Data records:
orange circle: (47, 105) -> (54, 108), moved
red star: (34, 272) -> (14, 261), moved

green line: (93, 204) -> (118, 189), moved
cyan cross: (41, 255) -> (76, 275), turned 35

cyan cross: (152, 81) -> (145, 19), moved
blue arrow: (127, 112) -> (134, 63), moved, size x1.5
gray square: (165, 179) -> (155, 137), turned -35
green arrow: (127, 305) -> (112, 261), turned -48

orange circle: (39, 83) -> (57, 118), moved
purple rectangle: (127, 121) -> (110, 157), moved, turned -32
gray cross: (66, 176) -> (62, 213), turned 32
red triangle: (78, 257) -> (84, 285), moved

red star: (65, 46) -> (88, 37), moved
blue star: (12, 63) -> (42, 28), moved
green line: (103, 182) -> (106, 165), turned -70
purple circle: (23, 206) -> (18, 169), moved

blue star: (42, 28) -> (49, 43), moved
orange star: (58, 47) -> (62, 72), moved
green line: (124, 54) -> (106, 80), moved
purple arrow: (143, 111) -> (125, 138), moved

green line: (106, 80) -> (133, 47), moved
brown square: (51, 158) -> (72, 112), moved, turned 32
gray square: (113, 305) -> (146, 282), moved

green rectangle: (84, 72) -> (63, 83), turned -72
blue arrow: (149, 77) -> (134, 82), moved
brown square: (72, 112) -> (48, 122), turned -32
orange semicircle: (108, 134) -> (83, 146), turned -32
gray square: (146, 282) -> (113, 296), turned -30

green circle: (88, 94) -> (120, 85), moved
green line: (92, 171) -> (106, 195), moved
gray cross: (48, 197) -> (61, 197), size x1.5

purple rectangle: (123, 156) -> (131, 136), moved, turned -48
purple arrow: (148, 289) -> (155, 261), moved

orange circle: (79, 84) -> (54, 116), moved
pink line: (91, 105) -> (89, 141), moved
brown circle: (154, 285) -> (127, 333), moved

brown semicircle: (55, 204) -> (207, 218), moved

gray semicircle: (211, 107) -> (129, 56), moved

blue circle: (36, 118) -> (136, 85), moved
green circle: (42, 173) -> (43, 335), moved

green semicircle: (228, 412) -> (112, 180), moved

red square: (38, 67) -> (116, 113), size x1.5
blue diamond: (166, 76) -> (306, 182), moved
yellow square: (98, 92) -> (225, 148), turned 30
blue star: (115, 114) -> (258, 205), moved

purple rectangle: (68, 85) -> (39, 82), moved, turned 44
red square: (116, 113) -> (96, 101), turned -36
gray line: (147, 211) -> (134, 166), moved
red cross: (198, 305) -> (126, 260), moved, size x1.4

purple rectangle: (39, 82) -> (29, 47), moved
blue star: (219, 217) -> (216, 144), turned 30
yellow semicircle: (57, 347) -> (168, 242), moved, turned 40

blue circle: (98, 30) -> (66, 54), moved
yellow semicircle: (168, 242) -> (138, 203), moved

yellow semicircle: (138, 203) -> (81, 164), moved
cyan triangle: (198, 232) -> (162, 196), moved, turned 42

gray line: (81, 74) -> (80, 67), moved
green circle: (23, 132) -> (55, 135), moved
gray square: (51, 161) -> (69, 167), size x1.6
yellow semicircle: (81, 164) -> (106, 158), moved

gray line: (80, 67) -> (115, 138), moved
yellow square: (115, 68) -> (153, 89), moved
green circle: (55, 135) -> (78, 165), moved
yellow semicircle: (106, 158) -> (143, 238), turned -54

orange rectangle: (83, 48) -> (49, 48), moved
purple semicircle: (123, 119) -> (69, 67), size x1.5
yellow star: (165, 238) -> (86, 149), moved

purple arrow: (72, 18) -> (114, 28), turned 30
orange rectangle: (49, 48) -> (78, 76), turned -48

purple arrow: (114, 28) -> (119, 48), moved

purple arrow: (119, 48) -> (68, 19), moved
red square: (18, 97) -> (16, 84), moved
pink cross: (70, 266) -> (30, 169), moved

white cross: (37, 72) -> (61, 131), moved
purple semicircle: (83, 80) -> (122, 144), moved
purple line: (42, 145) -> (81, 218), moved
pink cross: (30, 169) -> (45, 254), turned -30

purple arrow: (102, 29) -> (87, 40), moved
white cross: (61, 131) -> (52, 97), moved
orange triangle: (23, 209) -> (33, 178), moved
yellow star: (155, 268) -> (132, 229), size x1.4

Instructions for the task | Quote every line from the beginning of the entries up to and including the line that contains "brown square: (72, 112)".

Output for this task |
orange circle: (47, 105) -> (54, 108), moved
red star: (34, 272) -> (14, 261), moved

green line: (93, 204) -> (118, 189), moved
cyan cross: (41, 255) -> (76, 275), turned 35

cyan cross: (152, 81) -> (145, 19), moved
blue arrow: (127, 112) -> (134, 63), moved, size x1.5
gray square: (165, 179) -> (155, 137), turned -35
green arrow: (127, 305) -> (112, 261), turned -48

orange circle: (39, 83) -> (57, 118), moved
purple rectangle: (127, 121) -> (110, 157), moved, turned -32
gray cross: (66, 176) -> (62, 213), turned 32
red triangle: (78, 257) -> (84, 285), moved

red star: (65, 46) -> (88, 37), moved
blue star: (12, 63) -> (42, 28), moved
green line: (103, 182) -> (106, 165), turned -70
purple circle: (23, 206) -> (18, 169), moved

blue star: (42, 28) -> (49, 43), moved
orange star: (58, 47) -> (62, 72), moved
green line: (124, 54) -> (106, 80), moved
purple arrow: (143, 111) -> (125, 138), moved

green line: (106, 80) -> (133, 47), moved
brown square: (51, 158) -> (72, 112), moved, turned 32
gray square: (113, 305) -> (146, 282), moved

green rectangle: (84, 72) -> (63, 83), turned -72
blue arrow: (149, 77) -> (134, 82), moved
brown square: (72, 112) -> (48, 122), turned -32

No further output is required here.